## Source material:
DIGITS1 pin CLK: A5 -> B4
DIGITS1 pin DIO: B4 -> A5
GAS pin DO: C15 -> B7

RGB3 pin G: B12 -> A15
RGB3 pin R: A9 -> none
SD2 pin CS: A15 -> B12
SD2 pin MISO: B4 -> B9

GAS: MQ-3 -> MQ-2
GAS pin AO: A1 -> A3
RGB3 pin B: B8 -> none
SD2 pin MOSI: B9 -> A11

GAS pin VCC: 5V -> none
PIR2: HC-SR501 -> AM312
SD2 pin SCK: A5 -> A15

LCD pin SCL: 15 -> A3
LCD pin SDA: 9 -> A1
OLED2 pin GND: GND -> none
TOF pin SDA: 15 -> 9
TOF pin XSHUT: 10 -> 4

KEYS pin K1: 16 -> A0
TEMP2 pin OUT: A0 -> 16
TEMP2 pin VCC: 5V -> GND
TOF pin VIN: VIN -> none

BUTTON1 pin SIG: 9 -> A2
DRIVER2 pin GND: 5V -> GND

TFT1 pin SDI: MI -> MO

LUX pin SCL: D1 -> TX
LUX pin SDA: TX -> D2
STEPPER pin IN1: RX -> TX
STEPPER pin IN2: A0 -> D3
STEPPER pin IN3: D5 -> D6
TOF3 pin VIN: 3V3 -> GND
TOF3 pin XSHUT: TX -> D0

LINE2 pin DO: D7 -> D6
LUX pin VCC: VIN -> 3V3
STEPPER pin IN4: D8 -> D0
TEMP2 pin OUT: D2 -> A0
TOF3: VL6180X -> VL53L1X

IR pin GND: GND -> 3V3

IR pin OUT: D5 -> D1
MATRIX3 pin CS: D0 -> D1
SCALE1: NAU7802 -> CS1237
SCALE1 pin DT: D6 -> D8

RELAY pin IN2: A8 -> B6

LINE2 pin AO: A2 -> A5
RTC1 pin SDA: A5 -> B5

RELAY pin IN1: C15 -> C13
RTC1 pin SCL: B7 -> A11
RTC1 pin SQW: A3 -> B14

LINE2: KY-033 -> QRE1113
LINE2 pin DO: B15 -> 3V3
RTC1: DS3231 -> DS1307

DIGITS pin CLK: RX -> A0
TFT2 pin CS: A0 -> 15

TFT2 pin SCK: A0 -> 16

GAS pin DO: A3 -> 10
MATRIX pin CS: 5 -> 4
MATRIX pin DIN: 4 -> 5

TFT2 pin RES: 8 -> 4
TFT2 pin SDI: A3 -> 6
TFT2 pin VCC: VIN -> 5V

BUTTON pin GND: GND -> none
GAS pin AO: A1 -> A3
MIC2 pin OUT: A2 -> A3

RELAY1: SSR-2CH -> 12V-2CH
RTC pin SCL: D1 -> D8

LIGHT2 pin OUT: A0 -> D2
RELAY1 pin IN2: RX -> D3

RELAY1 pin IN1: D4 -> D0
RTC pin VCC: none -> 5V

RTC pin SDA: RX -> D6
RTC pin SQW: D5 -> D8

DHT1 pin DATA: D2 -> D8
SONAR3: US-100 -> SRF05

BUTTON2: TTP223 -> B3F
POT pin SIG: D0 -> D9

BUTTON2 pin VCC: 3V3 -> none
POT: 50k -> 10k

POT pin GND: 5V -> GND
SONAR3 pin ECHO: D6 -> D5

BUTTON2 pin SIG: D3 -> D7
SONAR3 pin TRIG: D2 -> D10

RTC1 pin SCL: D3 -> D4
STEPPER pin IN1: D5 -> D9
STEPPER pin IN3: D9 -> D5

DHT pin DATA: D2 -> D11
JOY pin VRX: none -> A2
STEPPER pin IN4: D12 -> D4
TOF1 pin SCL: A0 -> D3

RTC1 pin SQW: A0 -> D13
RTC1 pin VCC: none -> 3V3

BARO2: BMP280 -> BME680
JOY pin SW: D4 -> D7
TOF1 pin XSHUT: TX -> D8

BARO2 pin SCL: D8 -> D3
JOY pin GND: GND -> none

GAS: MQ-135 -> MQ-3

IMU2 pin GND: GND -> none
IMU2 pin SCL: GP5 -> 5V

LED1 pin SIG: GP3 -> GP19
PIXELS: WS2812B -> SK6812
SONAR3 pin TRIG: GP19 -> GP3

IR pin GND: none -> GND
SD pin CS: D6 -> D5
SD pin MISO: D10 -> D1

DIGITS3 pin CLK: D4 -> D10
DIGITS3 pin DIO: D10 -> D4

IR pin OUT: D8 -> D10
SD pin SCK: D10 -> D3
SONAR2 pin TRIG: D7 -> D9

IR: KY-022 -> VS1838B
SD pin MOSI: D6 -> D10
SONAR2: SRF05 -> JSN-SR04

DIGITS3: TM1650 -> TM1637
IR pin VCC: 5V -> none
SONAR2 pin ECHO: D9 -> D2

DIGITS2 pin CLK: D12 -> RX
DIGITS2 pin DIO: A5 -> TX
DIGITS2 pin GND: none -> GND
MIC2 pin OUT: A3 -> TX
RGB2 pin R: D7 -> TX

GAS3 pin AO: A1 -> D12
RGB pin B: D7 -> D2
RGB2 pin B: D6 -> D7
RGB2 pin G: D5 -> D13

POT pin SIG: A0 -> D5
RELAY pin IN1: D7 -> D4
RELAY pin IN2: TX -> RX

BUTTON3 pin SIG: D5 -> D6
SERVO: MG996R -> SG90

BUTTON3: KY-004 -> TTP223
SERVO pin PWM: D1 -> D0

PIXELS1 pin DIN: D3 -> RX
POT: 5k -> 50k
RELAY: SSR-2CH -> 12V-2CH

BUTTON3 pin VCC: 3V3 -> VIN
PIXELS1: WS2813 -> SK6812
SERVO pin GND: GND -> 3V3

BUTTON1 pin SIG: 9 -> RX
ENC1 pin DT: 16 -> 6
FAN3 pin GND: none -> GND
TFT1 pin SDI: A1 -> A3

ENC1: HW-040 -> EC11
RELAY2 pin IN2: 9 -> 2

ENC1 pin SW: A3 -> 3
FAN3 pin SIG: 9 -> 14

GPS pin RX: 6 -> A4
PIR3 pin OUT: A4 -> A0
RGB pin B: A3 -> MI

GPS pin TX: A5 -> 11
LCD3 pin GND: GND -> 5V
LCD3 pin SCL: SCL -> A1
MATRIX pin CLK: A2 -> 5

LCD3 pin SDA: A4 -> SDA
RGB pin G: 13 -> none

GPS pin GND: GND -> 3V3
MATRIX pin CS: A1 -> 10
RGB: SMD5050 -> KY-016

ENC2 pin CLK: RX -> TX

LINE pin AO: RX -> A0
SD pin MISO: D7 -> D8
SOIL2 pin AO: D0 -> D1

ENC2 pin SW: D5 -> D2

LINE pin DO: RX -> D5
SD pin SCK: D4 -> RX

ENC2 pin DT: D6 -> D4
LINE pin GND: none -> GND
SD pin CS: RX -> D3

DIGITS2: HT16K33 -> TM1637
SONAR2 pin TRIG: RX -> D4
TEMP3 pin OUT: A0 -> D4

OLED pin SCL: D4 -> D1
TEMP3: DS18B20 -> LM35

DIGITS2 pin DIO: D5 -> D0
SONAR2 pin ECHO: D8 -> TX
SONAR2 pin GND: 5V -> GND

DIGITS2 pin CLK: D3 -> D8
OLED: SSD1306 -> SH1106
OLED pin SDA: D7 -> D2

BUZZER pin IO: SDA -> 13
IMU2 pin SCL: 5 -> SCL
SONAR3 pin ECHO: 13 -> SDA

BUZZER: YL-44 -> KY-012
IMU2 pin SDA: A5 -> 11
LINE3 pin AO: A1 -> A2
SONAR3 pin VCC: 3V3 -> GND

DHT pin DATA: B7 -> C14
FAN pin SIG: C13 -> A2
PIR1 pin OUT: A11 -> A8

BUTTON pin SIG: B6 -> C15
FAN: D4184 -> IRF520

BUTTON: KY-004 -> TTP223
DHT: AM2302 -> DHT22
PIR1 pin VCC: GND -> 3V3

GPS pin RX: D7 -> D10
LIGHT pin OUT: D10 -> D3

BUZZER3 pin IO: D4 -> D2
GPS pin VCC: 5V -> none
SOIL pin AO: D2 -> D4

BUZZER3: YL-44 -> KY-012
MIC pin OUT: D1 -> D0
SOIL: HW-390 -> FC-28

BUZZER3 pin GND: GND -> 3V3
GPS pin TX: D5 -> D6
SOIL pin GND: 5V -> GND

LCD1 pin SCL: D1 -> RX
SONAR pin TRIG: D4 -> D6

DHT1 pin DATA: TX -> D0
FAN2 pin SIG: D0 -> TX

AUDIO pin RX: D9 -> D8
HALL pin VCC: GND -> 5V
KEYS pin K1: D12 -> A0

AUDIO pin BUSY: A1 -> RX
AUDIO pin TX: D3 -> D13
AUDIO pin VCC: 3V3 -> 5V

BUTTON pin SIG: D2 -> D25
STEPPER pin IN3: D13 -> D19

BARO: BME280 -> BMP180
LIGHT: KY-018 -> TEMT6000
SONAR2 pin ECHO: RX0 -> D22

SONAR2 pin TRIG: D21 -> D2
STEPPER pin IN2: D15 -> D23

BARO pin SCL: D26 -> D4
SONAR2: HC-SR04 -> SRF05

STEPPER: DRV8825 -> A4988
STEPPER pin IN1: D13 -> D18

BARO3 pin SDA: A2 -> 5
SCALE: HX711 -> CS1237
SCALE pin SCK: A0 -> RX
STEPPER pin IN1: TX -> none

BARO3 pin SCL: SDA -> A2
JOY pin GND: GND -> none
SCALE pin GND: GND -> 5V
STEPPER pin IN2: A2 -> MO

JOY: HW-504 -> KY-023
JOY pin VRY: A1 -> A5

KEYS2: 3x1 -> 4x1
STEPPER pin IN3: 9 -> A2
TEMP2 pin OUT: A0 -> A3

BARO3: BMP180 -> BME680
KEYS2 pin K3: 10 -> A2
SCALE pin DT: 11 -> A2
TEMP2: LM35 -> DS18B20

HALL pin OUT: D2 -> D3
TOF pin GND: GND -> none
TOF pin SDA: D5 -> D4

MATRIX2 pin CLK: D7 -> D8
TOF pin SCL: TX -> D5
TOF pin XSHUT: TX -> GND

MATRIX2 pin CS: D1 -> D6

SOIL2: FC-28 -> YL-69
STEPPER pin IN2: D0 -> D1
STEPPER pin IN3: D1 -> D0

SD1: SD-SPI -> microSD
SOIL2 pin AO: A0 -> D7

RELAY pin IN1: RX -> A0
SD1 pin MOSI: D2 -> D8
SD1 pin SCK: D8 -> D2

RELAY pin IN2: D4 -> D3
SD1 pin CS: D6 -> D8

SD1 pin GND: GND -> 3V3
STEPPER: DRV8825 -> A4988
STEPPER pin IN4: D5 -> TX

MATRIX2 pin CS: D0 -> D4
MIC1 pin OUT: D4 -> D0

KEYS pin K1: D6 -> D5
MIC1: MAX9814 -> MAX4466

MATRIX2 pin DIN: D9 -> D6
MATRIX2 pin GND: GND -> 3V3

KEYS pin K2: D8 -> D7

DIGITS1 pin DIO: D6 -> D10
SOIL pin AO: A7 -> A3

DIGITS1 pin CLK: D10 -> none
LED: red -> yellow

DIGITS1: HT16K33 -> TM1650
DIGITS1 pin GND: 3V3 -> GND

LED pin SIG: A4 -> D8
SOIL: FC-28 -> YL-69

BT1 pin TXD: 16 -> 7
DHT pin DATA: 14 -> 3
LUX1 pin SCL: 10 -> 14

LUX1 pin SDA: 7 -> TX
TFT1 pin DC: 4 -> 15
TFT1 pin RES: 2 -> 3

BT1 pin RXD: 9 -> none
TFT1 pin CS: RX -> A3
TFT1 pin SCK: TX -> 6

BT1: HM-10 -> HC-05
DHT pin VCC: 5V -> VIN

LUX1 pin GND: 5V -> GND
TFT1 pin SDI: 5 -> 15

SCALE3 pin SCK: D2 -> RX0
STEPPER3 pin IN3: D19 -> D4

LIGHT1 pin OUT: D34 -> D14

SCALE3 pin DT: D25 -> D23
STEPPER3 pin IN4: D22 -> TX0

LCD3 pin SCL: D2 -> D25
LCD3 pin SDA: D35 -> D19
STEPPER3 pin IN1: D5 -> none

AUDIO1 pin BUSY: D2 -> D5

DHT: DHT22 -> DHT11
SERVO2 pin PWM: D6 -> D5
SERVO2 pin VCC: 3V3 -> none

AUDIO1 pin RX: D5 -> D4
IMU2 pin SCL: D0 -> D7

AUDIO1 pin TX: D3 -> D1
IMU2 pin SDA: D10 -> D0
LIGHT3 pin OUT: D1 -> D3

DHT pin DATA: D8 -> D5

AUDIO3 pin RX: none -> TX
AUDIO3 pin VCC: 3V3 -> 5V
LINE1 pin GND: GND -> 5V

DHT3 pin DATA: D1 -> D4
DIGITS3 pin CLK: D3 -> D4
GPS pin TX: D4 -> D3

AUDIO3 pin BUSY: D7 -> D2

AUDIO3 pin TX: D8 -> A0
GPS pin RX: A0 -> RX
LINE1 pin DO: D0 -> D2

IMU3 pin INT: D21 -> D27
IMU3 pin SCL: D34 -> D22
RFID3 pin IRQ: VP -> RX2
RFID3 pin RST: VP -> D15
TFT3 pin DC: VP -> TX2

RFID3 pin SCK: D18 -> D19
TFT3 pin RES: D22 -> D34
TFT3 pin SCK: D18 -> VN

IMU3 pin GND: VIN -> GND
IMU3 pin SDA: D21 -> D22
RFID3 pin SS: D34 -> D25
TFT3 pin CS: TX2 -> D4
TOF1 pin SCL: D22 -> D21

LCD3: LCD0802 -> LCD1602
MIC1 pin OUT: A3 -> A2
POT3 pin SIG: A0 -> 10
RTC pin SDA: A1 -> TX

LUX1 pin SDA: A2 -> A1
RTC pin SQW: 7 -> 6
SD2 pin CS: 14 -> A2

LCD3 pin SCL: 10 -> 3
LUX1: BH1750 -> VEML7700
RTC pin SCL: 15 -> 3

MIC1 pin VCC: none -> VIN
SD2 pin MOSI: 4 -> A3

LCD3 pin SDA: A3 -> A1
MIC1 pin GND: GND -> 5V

## Brief:
Look through the entries and work out how many lines have the word "ECHO" in them; reply with that number only.

## Written answer:
5